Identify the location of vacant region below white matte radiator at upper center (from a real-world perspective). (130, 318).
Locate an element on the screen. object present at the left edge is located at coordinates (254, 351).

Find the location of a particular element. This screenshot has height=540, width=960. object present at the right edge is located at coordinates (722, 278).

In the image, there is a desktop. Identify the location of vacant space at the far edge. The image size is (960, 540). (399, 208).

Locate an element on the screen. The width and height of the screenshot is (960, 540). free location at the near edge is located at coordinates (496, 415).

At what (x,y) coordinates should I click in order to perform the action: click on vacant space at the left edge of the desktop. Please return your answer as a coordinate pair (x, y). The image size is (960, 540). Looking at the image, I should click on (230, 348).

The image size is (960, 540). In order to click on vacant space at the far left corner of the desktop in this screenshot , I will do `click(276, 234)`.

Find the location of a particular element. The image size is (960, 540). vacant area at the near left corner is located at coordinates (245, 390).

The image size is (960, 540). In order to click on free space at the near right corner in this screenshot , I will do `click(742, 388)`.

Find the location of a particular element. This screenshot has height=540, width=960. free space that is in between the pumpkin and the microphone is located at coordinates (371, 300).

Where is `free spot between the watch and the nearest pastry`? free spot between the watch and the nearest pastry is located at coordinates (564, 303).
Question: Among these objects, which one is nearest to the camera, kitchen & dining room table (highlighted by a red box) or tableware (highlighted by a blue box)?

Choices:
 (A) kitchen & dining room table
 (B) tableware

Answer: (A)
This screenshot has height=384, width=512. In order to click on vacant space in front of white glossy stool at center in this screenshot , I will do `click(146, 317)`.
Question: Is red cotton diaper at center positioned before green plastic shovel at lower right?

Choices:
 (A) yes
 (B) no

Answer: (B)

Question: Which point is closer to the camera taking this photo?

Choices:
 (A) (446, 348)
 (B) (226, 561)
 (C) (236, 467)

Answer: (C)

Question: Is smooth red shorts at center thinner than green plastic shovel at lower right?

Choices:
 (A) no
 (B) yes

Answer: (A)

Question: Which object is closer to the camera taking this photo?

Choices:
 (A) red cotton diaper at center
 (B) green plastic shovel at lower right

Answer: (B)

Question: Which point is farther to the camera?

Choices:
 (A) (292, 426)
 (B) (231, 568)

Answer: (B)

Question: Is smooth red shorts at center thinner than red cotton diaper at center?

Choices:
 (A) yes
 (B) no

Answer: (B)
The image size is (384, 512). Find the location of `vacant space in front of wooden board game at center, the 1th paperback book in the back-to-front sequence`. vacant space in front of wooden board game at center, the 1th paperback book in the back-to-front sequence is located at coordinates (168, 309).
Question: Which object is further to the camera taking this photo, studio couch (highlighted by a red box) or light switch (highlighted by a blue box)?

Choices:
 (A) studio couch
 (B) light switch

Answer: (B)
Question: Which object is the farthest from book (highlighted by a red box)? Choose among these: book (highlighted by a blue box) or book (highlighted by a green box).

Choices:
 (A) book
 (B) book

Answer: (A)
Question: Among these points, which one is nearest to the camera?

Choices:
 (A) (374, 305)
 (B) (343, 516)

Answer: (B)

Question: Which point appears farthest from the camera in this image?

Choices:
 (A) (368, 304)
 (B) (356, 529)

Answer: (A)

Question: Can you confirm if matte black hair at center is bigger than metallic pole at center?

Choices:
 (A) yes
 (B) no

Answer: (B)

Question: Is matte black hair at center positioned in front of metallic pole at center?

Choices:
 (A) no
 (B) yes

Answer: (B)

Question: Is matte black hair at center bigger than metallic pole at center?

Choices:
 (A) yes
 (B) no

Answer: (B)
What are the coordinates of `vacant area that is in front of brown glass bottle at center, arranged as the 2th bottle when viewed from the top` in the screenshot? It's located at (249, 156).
************
_Work required_
Rewrite the records above as a numbered list, dropping the blank lines.

_Expected answer_
1. Identify the location of vacant region below white matte radiator at upper center (from a real-world perspective). (130, 318).
2. Locate an element on the screen. object present at the left edge is located at coordinates (254, 351).
3. Find the location of a particular element. This screenshot has height=540, width=960. object present at the right edge is located at coordinates (722, 278).
4. In the image, there is a desktop. Identify the location of vacant space at the far edge. The image size is (960, 540). (399, 208).
5. Locate an element on the screen. The width and height of the screenshot is (960, 540). free location at the near edge is located at coordinates (496, 415).
6. At what (x,y) coordinates should I click in order to perform the action: click on vacant space at the left edge of the desktop. Please return your answer as a coordinate pair (x, y). The image size is (960, 540). Looking at the image, I should click on (230, 348).
7. The image size is (960, 540). In order to click on vacant space at the far left corner of the desktop in this screenshot , I will do `click(276, 234)`.
8. Find the location of a particular element. The image size is (960, 540). vacant area at the near left corner is located at coordinates (245, 390).
9. The image size is (960, 540). In order to click on free space at the near right corner in this screenshot , I will do `click(742, 388)`.
10. Find the location of a particular element. This screenshot has height=540, width=960. free space that is in between the pumpkin and the microphone is located at coordinates (371, 300).
11. Where is `free spot between the watch and the nearest pastry`? free spot between the watch and the nearest pastry is located at coordinates (564, 303).
12. Question: Among these objects, which one is nearest to the camera, kitchen & dining room table (highlighted by a red box) or tableware (highlighted by a blue box)?
13. Choices:
14.  (A) kitchen & dining room table
15.  (B) tableware
16. Answer: (A)
17. This screenshot has height=384, width=512. In order to click on vacant space in front of white glossy stool at center in this screenshot , I will do `click(146, 317)`.
18. Question: Is red cotton diaper at center positioned before green plastic shovel at lower right?
19. Choices:
20.  (A) yes
21.  (B) no
22. Answer: (B)
23. Question: Which point is closer to the camera taking this photo?
24. Choices:
25.  (A) (446, 348)
26.  (B) (226, 561)
27.  (C) (236, 467)
28. Answer: (C)
29. Question: Is smooth red shorts at center thinner than green plastic shovel at lower right?
30. Choices:
31.  (A) no
32.  (B) yes
33. Answer: (A)
34. Question: Which object is closer to the camera taking this photo?
35. Choices:
36.  (A) red cotton diaper at center
37.  (B) green plastic shovel at lower right
38. Answer: (B)
39. Question: Which point is farther to the camera?
40. Choices:
41.  (A) (292, 426)
42.  (B) (231, 568)
43. Answer: (B)
44. Question: Is smooth red shorts at center thinner than red cotton diaper at center?
45. Choices:
46.  (A) yes
47.  (B) no
48. Answer: (B)
49. The image size is (384, 512). Find the location of `vacant space in front of wooden board game at center, the 1th paperback book in the back-to-front sequence`. vacant space in front of wooden board game at center, the 1th paperback book in the back-to-front sequence is located at coordinates (168, 309).
50. Question: Which object is further to the camera taking this photo, studio couch (highlighted by a red box) or light switch (highlighted by a blue box)?
51. Choices:
52.  (A) studio couch
53.  (B) light switch
54. Answer: (B)
55. Question: Which object is the farthest from book (highlighted by a red box)? Choose among these: book (highlighted by a blue box) or book (highlighted by a green box).
56. Choices:
57.  (A) book
58.  (B) book
59. Answer: (A)
60. Question: Among these points, which one is nearest to the camera?
61. Choices:
62.  (A) (374, 305)
63.  (B) (343, 516)
64. Answer: (B)
65. Question: Which point appears farthest from the camera in this image?
66. Choices:
67.  (A) (368, 304)
68.  (B) (356, 529)
69. Answer: (A)
70. Question: Can you confirm if matte black hair at center is bigger than metallic pole at center?
71. Choices:
72.  (A) yes
73.  (B) no
74. Answer: (B)
75. Question: Is matte black hair at center positioned in front of metallic pole at center?
76. Choices:
77.  (A) no
78.  (B) yes
79. Answer: (B)
80. Question: Is matte black hair at center bigger than metallic pole at center?
81. Choices:
82.  (A) yes
83.  (B) no
84. Answer: (B)
85. What are the coordinates of `vacant area that is in front of brown glass bottle at center, arranged as the 2th bottle when viewed from the top` in the screenshot? It's located at (249, 156).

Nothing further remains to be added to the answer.